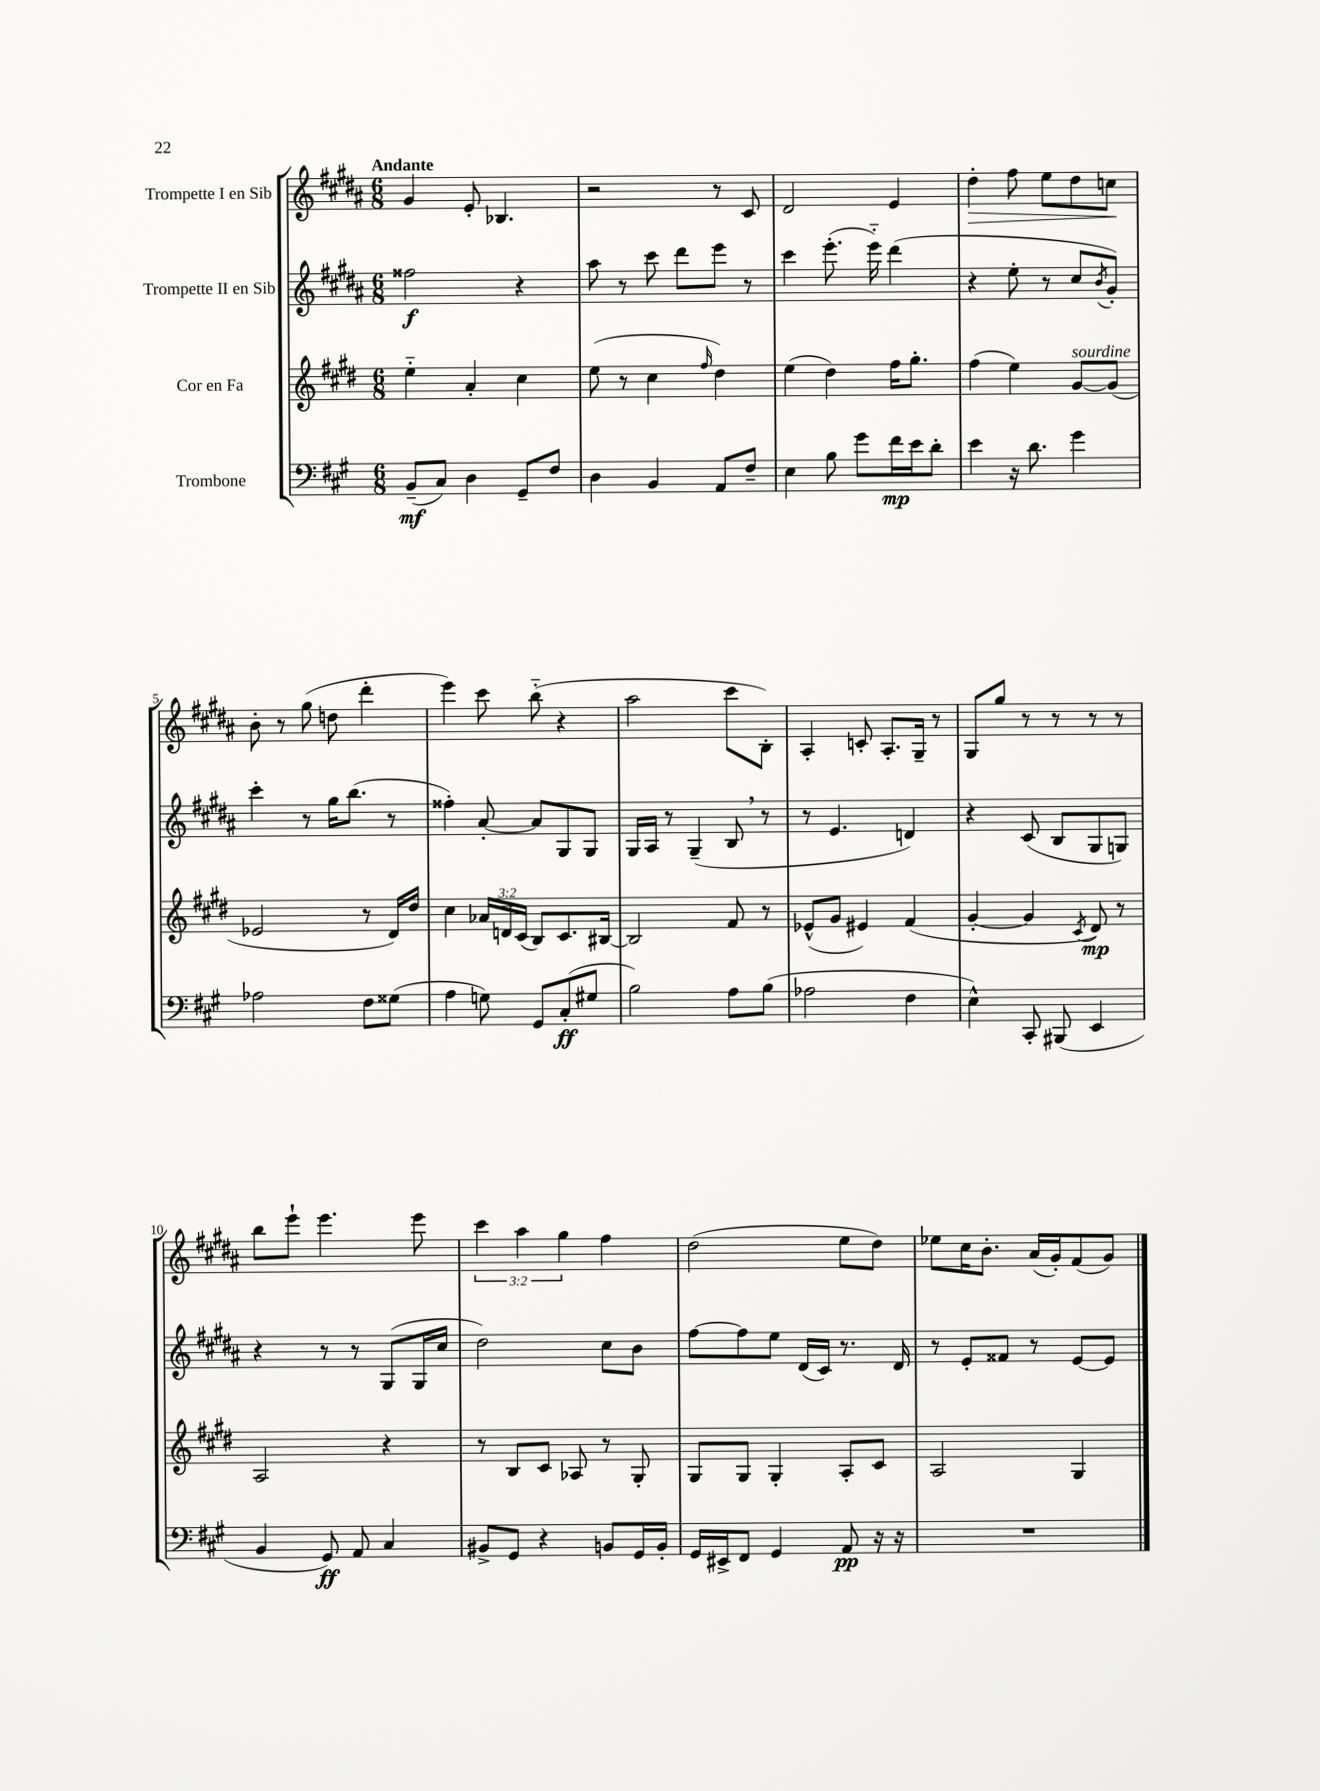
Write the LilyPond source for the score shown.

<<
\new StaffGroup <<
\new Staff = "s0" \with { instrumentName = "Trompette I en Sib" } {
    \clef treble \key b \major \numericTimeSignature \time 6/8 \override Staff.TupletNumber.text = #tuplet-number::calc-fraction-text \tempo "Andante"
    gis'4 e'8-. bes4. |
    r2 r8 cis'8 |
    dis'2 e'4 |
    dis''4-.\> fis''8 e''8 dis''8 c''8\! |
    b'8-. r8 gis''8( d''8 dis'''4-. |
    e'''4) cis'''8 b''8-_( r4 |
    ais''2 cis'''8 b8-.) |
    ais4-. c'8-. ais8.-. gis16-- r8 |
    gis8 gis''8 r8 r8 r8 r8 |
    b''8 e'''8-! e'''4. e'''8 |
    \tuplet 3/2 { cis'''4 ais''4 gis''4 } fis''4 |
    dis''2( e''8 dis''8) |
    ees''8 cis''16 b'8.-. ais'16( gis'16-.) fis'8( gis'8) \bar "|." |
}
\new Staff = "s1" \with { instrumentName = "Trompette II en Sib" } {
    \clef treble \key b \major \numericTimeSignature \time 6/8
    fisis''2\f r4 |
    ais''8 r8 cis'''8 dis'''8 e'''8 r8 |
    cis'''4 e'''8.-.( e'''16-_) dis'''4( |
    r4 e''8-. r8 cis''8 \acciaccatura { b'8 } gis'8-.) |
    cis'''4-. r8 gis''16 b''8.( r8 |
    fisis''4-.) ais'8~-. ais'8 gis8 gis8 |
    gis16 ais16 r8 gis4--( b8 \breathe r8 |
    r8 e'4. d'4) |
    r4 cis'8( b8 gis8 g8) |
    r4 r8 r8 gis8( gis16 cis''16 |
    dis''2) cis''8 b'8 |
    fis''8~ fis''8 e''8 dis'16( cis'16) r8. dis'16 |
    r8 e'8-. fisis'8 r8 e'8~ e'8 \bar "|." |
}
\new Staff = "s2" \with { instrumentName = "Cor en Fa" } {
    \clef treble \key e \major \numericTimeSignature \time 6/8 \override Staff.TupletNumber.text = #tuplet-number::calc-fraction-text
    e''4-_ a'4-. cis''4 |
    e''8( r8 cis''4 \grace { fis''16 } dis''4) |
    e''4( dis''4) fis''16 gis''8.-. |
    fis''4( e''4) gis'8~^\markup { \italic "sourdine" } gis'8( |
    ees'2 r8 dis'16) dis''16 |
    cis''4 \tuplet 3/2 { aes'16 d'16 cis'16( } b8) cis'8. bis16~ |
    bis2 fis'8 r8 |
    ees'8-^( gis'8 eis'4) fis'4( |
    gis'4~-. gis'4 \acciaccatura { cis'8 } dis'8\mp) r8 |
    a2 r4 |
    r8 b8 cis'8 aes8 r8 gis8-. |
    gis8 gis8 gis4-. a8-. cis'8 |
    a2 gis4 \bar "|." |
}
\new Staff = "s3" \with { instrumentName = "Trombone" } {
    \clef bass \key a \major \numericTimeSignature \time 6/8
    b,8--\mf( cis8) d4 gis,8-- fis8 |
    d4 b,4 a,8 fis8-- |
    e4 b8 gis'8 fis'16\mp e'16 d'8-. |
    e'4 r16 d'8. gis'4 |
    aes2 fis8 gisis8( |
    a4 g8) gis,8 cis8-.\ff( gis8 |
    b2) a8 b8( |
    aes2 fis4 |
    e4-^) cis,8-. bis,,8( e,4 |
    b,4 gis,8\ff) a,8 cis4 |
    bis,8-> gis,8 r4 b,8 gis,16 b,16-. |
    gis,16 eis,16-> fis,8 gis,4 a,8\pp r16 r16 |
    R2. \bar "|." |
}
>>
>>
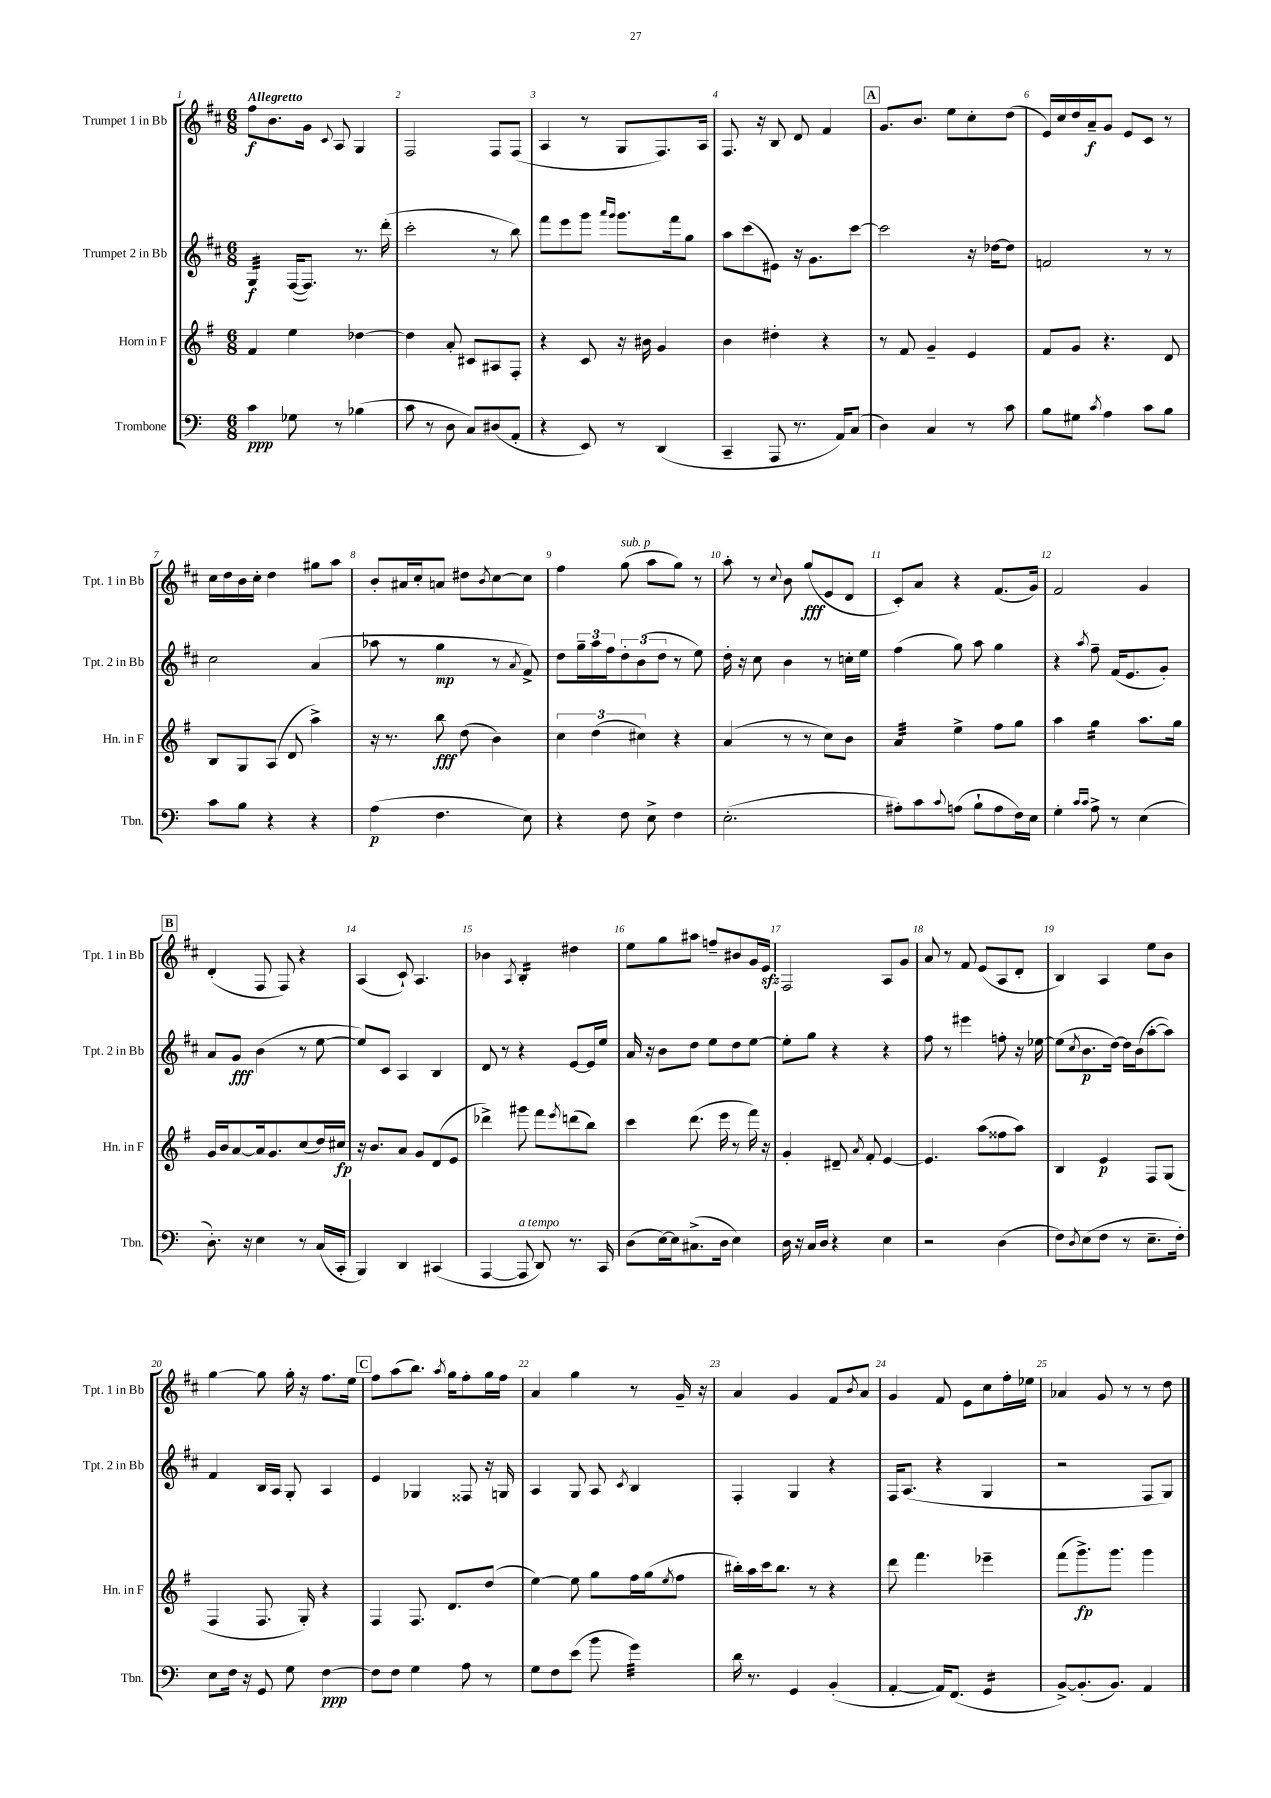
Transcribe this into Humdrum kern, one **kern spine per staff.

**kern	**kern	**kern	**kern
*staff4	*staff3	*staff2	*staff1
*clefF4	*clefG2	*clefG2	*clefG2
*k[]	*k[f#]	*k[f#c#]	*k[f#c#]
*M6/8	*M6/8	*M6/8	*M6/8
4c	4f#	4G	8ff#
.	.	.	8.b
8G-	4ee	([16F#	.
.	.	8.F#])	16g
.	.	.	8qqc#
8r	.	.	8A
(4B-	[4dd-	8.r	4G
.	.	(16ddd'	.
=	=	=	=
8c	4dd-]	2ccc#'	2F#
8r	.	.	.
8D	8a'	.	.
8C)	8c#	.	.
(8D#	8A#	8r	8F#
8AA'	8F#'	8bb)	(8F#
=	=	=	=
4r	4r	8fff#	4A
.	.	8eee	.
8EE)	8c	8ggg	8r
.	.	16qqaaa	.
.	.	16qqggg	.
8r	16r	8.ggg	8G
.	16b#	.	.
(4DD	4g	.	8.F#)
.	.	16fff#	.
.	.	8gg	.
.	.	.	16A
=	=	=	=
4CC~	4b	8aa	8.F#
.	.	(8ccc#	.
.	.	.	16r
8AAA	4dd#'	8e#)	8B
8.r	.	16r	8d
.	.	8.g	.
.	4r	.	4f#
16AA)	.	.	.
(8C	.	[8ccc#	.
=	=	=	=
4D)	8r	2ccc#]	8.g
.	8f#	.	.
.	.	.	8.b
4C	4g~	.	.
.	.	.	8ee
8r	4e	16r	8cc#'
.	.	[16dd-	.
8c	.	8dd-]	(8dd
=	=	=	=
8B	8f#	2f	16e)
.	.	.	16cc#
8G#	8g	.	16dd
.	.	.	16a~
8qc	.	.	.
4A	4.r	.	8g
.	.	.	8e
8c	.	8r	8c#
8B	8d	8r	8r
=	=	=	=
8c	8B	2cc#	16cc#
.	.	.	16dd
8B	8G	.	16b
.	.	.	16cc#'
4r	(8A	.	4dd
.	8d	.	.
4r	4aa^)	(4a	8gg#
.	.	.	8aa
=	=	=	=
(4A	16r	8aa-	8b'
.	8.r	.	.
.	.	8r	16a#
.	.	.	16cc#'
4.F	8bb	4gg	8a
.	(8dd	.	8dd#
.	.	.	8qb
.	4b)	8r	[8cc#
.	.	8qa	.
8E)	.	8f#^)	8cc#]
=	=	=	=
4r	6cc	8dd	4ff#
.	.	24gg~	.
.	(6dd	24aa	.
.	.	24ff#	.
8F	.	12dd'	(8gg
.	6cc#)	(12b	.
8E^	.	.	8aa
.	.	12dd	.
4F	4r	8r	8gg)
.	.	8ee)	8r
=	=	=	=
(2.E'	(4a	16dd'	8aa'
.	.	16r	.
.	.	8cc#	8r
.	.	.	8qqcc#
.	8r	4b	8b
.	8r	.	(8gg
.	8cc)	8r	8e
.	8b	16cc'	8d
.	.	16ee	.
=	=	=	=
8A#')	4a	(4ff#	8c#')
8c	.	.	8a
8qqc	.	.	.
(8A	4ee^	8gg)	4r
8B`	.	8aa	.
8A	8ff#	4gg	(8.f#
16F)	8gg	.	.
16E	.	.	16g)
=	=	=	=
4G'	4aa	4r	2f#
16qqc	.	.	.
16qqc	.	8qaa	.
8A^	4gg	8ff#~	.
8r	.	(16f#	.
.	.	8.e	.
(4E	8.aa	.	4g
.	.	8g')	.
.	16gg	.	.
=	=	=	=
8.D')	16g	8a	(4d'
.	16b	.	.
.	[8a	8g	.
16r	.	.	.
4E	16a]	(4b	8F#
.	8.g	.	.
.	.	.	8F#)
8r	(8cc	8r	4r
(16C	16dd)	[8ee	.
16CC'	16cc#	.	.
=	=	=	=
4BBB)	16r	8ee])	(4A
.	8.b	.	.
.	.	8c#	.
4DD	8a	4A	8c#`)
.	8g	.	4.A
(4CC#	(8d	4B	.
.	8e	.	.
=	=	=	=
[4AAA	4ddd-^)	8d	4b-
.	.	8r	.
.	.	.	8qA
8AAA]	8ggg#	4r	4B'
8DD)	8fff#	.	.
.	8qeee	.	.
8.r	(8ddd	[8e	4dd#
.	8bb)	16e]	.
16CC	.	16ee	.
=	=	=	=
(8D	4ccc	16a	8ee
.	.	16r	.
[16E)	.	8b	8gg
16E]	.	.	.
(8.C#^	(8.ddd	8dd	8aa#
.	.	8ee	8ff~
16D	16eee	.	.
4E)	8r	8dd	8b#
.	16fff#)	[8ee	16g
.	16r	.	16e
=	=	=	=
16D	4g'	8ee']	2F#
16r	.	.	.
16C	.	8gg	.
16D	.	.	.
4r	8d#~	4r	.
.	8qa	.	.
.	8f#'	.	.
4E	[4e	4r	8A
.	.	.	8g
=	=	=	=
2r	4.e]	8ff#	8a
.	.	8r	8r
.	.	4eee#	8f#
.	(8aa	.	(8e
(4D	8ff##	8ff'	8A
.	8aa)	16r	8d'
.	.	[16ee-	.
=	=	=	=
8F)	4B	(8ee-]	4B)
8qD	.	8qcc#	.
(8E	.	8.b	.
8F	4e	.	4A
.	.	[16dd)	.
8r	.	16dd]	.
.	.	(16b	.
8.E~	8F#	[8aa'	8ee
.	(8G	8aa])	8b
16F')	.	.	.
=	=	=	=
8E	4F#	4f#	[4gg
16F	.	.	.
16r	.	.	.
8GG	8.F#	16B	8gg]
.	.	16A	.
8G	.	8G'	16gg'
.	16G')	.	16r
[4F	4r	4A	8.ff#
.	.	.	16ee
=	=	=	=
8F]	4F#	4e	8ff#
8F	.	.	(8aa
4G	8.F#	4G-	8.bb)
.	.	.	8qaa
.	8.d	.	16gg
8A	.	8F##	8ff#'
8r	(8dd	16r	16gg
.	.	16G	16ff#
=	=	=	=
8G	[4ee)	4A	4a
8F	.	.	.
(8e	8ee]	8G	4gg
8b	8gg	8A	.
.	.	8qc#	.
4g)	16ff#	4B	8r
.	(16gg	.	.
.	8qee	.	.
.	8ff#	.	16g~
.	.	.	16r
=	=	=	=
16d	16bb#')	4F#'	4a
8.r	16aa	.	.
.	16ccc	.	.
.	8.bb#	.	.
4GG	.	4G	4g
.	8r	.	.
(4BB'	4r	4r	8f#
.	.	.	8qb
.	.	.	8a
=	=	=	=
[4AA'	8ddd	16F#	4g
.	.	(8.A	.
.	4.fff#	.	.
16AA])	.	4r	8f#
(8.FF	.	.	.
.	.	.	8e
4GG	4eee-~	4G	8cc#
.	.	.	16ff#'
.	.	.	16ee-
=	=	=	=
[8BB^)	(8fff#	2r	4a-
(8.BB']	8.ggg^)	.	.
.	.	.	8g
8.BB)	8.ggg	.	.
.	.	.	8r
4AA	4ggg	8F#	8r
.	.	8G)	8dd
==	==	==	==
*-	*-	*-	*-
---*---
• _Instruction_
Copy out every line above that contains the string "instrumentName".

• _Worked solution_
\new Staff = "s0" \with { instrumentName = "Trompette I en Sib" } {
\new Staff = "s1" \with { instrumentName = "Trompette II en Sib" } {
\new Staff = "s2" \with { instrumentName = "Cor en Fa" } {
\new Staff = "s3" \with { instrumentName = "Trombone" } {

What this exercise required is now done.